(Exercise details):
Beneath this instruction is a listing. Transcribe from it only the stretch from the line with "D2: none -> diode 1N4007 (A NET13, K VCC)" through the line with "U1 pin PB3: SCL -> SDA", both end lines included, exactly as written.

(Input for this task):
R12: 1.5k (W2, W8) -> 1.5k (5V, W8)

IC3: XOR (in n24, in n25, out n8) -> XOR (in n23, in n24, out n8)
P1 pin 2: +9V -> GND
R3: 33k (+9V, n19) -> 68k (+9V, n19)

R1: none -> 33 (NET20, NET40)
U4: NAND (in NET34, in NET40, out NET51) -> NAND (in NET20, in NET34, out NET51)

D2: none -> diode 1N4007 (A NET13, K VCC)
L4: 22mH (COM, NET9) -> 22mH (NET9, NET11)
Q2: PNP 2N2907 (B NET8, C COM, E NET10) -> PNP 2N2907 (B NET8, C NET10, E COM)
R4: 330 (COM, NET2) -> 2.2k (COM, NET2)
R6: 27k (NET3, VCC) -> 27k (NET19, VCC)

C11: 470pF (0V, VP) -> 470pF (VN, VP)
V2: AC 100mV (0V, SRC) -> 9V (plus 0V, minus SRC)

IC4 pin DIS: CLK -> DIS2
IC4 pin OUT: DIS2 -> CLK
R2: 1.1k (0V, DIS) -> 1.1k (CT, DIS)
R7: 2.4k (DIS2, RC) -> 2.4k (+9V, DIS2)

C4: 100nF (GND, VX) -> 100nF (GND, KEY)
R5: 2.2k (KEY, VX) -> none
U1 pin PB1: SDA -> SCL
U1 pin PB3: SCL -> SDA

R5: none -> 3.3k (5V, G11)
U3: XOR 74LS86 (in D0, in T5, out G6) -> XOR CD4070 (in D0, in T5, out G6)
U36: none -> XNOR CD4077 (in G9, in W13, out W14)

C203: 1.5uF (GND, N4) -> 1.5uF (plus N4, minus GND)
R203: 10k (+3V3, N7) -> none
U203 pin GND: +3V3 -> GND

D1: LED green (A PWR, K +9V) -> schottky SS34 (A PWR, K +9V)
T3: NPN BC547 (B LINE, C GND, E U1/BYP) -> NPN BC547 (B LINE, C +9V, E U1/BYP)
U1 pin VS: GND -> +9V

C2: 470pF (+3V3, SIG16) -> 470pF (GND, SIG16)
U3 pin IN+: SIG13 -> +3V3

(Exercise answer):
D2: none -> diode 1N4007 (A NET13, K VCC)
L4: 22mH (COM, NET9) -> 22mH (NET9, NET11)
Q2: PNP 2N2907 (B NET8, C COM, E NET10) -> PNP 2N2907 (B NET8, C NET10, E COM)
R4: 330 (COM, NET2) -> 2.2k (COM, NET2)
R6: 27k (NET3, VCC) -> 27k (NET19, VCC)

C11: 470pF (0V, VP) -> 470pF (VN, VP)
V2: AC 100mV (0V, SRC) -> 9V (plus 0V, minus SRC)

IC4 pin DIS: CLK -> DIS2
IC4 pin OUT: DIS2 -> CLK
R2: 1.1k (0V, DIS) -> 1.1k (CT, DIS)
R7: 2.4k (DIS2, RC) -> 2.4k (+9V, DIS2)

C4: 100nF (GND, VX) -> 100nF (GND, KEY)
R5: 2.2k (KEY, VX) -> none
U1 pin PB1: SDA -> SCL
U1 pin PB3: SCL -> SDA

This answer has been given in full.